● **WORK TASK**
A single stretch of the material below is to be transcribed exactly, starting at the line with "LCD3 pin SCL: D5 -> D0" and ending after the line with "TFT2 pin SDI: D2 -> D7".

● **DATASET**
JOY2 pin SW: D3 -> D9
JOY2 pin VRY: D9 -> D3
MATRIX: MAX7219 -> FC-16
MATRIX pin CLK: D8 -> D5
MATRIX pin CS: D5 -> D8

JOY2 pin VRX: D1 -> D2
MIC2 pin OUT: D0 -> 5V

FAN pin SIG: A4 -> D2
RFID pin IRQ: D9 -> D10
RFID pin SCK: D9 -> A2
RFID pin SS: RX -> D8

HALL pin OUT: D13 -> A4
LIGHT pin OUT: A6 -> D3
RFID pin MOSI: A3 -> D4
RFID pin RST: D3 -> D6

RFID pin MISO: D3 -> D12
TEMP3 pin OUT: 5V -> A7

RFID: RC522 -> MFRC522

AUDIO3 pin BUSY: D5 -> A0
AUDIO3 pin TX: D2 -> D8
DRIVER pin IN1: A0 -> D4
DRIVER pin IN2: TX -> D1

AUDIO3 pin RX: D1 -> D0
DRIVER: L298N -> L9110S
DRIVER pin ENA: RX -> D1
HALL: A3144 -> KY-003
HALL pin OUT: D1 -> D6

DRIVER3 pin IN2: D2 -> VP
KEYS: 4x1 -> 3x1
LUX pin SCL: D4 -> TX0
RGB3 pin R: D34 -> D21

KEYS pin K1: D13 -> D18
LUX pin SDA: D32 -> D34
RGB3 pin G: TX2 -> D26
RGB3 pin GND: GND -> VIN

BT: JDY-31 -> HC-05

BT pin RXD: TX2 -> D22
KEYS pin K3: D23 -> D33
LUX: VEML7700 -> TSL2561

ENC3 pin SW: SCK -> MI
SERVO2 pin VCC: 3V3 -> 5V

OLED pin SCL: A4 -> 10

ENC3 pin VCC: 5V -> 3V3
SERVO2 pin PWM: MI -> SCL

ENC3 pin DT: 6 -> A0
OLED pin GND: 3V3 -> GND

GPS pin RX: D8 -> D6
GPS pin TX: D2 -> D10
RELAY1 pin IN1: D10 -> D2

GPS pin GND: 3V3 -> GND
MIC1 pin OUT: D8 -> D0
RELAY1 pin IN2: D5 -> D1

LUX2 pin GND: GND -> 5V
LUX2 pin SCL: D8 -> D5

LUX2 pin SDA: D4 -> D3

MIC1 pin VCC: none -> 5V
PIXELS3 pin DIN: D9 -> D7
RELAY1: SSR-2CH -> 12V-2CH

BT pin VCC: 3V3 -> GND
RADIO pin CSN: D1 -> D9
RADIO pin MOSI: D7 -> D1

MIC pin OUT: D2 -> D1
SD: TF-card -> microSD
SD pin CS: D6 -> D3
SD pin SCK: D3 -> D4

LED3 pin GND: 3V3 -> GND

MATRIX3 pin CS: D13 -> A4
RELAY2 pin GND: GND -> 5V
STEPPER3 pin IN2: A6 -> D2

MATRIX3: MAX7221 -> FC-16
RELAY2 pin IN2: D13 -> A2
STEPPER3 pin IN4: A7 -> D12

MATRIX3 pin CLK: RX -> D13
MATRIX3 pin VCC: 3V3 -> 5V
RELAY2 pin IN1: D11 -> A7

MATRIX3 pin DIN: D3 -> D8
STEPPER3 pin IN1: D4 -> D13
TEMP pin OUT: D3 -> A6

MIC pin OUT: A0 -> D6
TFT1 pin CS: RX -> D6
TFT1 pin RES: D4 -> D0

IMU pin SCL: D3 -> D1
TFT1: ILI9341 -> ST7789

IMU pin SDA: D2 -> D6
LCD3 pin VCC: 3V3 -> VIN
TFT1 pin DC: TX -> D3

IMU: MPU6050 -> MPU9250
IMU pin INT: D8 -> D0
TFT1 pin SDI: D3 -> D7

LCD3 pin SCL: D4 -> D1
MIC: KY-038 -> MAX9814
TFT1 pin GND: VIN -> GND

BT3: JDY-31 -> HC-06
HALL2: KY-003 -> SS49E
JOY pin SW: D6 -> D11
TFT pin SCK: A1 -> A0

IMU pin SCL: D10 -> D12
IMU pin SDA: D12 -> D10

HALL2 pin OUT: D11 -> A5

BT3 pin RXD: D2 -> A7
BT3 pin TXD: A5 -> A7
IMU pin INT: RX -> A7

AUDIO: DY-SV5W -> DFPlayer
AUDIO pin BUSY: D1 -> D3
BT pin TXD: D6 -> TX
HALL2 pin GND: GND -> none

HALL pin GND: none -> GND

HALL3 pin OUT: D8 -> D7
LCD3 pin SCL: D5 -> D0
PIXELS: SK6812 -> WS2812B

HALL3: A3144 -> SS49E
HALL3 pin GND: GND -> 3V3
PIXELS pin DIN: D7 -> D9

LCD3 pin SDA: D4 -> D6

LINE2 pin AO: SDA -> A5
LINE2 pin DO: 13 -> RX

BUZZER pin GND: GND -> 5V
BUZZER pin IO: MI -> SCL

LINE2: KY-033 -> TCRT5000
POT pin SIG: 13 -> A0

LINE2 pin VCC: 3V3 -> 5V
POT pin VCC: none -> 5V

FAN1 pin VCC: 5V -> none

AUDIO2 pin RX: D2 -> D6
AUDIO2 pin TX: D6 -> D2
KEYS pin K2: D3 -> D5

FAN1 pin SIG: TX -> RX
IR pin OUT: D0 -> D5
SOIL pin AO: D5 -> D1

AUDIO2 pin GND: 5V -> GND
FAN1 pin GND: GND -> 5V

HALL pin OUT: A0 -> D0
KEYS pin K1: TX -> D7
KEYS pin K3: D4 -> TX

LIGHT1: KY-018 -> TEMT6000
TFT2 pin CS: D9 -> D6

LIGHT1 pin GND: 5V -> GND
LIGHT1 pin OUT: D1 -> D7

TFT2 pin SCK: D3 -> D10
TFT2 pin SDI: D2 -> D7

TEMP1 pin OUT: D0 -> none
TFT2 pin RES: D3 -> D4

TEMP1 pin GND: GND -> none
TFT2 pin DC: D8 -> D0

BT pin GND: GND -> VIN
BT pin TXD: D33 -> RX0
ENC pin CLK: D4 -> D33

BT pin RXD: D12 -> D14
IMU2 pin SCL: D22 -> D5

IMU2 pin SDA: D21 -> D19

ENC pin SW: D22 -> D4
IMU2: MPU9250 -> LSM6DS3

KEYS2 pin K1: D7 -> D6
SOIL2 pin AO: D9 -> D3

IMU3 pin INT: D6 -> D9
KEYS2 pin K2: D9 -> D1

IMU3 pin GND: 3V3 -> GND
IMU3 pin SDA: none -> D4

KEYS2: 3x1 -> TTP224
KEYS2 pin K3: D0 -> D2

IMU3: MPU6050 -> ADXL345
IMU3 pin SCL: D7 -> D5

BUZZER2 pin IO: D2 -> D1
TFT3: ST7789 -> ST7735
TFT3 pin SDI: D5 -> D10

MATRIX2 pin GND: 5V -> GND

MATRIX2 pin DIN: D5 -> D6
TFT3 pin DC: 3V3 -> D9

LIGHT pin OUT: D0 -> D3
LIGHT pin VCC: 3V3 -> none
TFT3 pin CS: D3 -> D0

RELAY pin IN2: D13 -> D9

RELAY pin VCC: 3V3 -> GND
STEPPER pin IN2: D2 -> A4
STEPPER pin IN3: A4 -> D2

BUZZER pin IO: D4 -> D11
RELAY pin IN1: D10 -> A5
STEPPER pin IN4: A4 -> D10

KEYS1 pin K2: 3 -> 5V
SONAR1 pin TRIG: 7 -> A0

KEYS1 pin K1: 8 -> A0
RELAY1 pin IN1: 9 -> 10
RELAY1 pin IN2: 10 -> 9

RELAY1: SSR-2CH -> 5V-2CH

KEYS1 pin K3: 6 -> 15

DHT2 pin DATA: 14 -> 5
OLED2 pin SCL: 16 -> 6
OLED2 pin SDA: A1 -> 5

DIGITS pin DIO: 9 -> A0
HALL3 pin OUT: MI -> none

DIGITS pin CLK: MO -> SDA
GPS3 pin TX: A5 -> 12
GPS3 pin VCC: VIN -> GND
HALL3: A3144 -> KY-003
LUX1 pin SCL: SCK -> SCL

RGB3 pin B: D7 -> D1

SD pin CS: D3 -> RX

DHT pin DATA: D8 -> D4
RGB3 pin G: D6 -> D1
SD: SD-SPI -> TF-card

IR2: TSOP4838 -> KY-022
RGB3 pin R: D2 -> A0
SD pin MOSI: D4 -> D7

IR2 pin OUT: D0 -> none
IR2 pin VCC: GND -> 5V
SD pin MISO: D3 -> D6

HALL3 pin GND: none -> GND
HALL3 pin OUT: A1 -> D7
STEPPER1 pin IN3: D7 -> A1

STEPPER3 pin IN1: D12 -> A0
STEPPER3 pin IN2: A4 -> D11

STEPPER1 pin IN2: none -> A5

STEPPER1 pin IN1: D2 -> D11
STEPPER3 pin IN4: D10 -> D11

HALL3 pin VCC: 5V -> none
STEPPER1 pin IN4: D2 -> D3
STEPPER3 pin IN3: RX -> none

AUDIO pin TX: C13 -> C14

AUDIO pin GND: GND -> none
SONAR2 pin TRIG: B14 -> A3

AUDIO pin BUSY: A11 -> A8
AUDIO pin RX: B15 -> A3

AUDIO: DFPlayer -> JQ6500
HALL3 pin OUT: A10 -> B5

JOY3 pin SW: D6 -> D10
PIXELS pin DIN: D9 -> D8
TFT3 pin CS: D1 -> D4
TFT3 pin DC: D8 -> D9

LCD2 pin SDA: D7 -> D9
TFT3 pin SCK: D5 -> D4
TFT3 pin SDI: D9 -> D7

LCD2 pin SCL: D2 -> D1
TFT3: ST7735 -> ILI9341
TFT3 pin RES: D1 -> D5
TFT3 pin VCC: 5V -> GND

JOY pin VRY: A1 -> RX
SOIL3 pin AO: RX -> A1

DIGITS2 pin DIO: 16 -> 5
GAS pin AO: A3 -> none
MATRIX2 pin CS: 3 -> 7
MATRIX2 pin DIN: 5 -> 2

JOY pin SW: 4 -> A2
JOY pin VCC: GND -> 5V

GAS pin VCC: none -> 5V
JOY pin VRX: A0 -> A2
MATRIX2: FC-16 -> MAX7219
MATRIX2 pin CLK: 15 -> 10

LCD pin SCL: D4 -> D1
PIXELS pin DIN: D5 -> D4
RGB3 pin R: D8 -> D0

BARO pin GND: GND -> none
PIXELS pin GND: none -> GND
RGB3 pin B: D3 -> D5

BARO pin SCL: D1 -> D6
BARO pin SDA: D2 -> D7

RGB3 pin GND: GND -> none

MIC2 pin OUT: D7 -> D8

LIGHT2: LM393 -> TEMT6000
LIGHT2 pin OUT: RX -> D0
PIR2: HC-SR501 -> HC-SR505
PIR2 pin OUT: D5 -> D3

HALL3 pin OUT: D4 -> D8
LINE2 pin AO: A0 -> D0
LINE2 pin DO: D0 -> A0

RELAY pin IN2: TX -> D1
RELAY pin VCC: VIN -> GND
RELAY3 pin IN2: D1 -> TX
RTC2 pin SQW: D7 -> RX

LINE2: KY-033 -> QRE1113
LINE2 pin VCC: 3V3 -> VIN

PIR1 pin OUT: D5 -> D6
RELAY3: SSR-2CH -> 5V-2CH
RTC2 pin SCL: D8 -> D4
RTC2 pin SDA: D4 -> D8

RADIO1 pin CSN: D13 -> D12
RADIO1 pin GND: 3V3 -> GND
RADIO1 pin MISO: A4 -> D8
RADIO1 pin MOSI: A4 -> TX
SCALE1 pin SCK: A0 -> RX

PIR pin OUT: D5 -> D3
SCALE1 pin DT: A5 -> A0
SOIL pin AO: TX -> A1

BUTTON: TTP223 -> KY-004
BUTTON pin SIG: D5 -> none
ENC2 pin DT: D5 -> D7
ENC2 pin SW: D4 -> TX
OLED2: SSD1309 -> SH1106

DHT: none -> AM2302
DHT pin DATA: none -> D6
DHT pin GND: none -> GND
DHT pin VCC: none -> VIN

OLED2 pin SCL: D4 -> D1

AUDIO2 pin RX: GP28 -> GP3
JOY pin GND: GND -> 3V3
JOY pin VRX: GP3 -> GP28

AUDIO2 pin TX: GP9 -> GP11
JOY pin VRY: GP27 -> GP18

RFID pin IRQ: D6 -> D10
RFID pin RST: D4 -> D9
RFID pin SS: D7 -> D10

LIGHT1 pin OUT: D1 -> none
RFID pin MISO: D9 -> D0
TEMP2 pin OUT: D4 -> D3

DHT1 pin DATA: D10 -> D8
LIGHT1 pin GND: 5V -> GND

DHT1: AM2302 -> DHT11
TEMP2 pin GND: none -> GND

● **ANSWER TO THIS TASK**
LCD3 pin SCL: D5 -> D0
PIXELS: SK6812 -> WS2812B

HALL3: A3144 -> SS49E
HALL3 pin GND: GND -> 3V3
PIXELS pin DIN: D7 -> D9

LCD3 pin SDA: D4 -> D6

LINE2 pin AO: SDA -> A5
LINE2 pin DO: 13 -> RX

BUZZER pin GND: GND -> 5V
BUZZER pin IO: MI -> SCL

LINE2: KY-033 -> TCRT5000
POT pin SIG: 13 -> A0

LINE2 pin VCC: 3V3 -> 5V
POT pin VCC: none -> 5V

FAN1 pin VCC: 5V -> none

AUDIO2 pin RX: D2 -> D6
AUDIO2 pin TX: D6 -> D2
KEYS pin K2: D3 -> D5

FAN1 pin SIG: TX -> RX
IR pin OUT: D0 -> D5
SOIL pin AO: D5 -> D1

AUDIO2 pin GND: 5V -> GND
FAN1 pin GND: GND -> 5V

HALL pin OUT: A0 -> D0
KEYS pin K1: TX -> D7
KEYS pin K3: D4 -> TX

LIGHT1: KY-018 -> TEMT6000
TFT2 pin CS: D9 -> D6

LIGHT1 pin GND: 5V -> GND
LIGHT1 pin OUT: D1 -> D7

TFT2 pin SCK: D3 -> D10
TFT2 pin SDI: D2 -> D7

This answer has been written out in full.